• Your objective: Word for word, reproduce each of the entries.

((

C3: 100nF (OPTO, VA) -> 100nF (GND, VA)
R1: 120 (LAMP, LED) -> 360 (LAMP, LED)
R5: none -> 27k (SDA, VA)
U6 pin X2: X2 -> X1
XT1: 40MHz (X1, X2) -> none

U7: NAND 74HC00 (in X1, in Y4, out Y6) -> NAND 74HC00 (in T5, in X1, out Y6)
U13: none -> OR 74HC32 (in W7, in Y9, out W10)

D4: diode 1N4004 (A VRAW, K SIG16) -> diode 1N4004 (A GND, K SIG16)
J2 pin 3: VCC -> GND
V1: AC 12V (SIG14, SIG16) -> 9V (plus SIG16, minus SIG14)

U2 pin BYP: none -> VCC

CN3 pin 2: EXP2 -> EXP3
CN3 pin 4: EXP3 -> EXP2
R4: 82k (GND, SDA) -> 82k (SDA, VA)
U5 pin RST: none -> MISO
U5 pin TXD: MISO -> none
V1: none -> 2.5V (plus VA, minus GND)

))

• Solution to the exercise:
C3: 100nF (OPTO, VA) -> 100nF (GND, VA)
R1: 120 (LAMP, LED) -> 360 (LAMP, LED)
R5: none -> 27k (SDA, VA)
U6 pin X2: X2 -> X1
XT1: 40MHz (X1, X2) -> none

U7: NAND 74HC00 (in X1, in Y4, out Y6) -> NAND 74HC00 (in T5, in X1, out Y6)
U13: none -> OR 74HC32 (in W7, in Y9, out W10)

D4: diode 1N4004 (A VRAW, K SIG16) -> diode 1N4004 (A GND, K SIG16)
J2 pin 3: VCC -> GND
V1: AC 12V (SIG14, SIG16) -> 9V (plus SIG16, minus SIG14)

U2 pin BYP: none -> VCC

CN3 pin 2: EXP2 -> EXP3
CN3 pin 4: EXP3 -> EXP2
R4: 82k (GND, SDA) -> 82k (SDA, VA)
U5 pin RST: none -> MISO
U5 pin TXD: MISO -> none
V1: none -> 2.5V (plus VA, minus GND)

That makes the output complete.